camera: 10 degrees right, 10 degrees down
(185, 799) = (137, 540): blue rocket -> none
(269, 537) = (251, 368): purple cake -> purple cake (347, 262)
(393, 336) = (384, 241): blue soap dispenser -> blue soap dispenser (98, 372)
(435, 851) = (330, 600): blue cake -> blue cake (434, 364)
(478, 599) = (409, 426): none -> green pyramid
==
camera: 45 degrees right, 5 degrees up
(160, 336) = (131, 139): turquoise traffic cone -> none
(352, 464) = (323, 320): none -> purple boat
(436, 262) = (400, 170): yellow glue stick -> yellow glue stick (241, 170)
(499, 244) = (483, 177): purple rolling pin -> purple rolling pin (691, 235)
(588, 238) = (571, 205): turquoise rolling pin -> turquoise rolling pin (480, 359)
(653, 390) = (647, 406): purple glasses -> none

*Activity*. Give again exactly, and only, the lines above starting at the one with "camera: 10 degrees right, 10 degrees down" and ending at the one with "(478, 599) = (409, 426): none".

*Task output*.
camera: 10 degrees right, 10 degrees down
(185, 799) = (137, 540): blue rocket -> none
(269, 537) = (251, 368): purple cake -> purple cake (347, 262)
(393, 336) = (384, 241): blue soap dispenser -> blue soap dispenser (98, 372)
(435, 851) = (330, 600): blue cake -> blue cake (434, 364)
(478, 599) = (409, 426): none -> green pyramid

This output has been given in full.